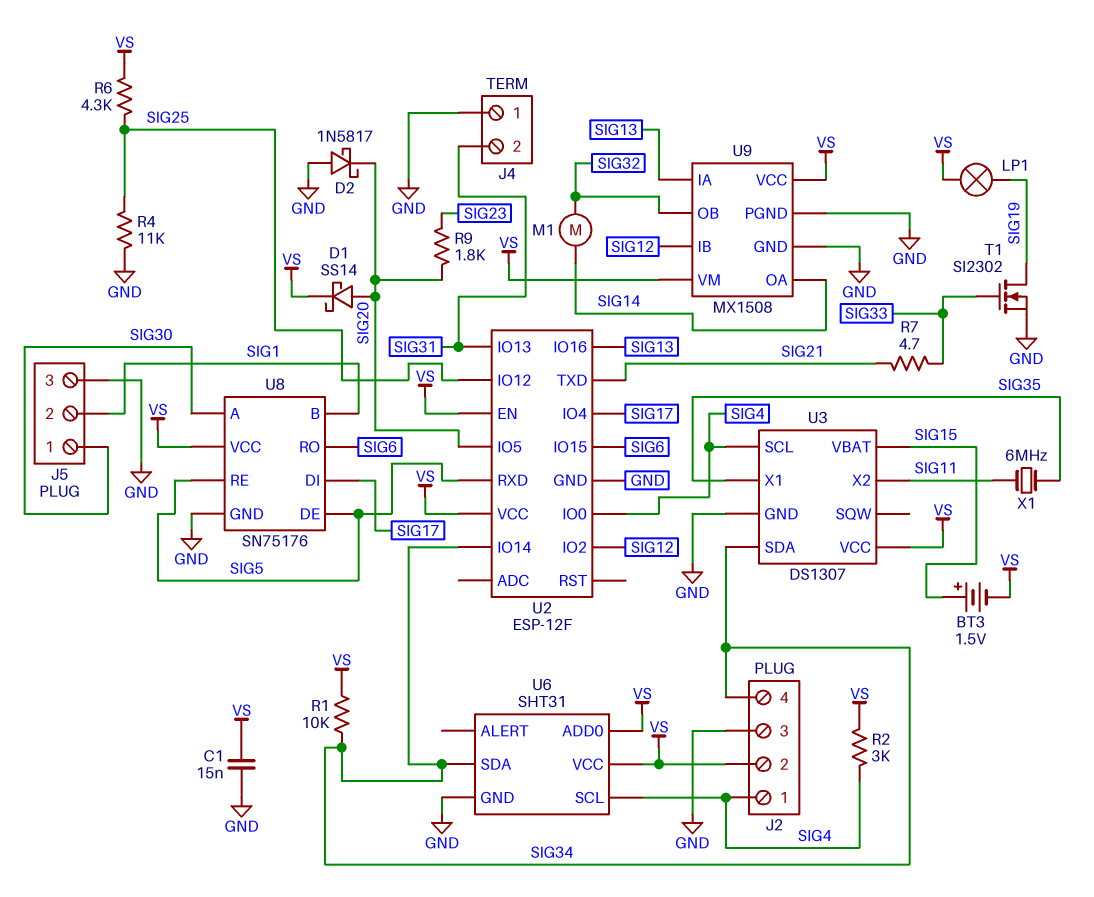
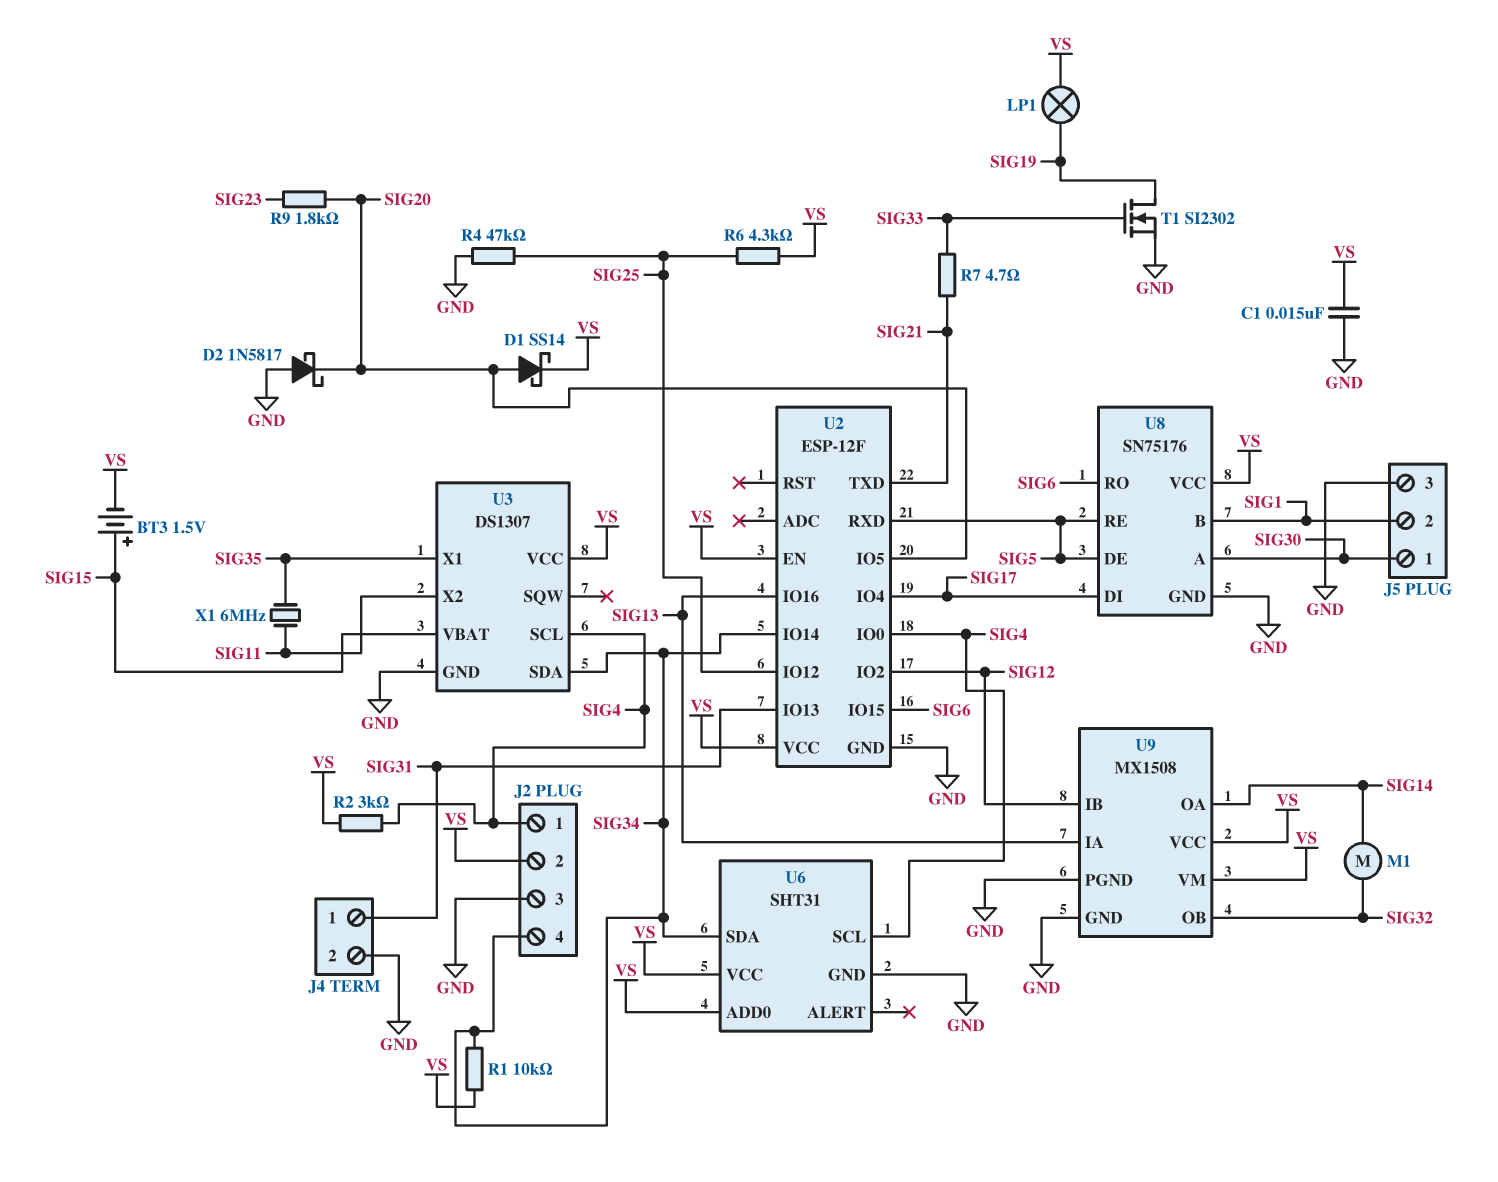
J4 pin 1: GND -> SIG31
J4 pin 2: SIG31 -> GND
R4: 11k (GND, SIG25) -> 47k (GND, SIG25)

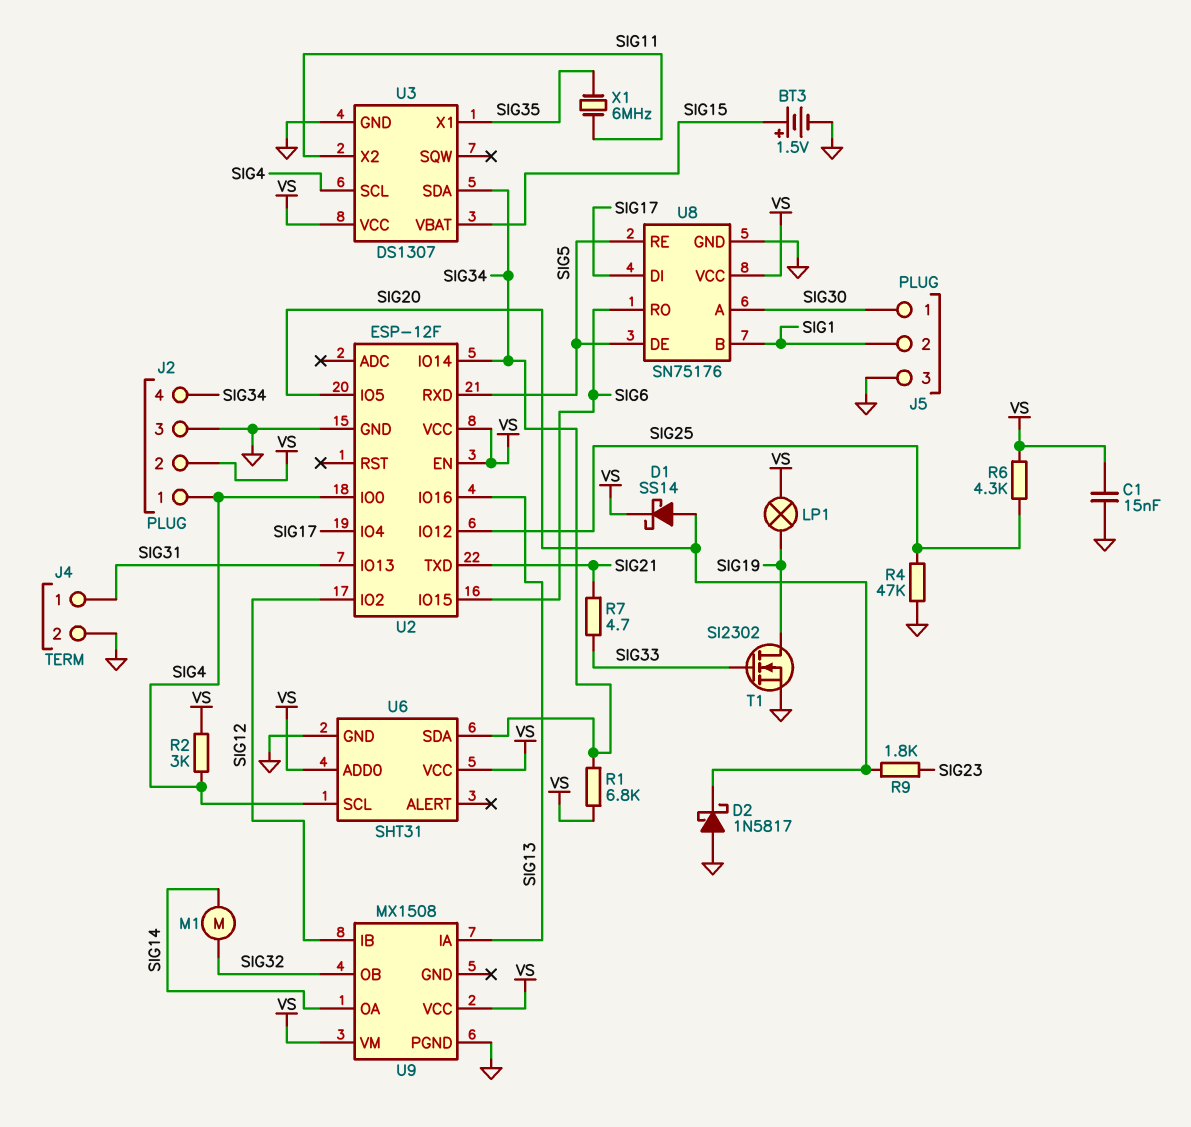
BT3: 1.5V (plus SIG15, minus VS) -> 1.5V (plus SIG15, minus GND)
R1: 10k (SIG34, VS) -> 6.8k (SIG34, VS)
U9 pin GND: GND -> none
══════════
#### [YOUR ASSIGNMENT]
Every line of the material must be reproduced verbatim; the pictures are to be omitted.

#### [REPLY TO THE EXERCISE]
J4 pin 1: GND -> SIG31
J4 pin 2: SIG31 -> GND
R4: 11k (GND, SIG25) -> 47k (GND, SIG25)

BT3: 1.5V (plus SIG15, minus VS) -> 1.5V (plus SIG15, minus GND)
R1: 10k (SIG34, VS) -> 6.8k (SIG34, VS)
U9 pin GND: GND -> none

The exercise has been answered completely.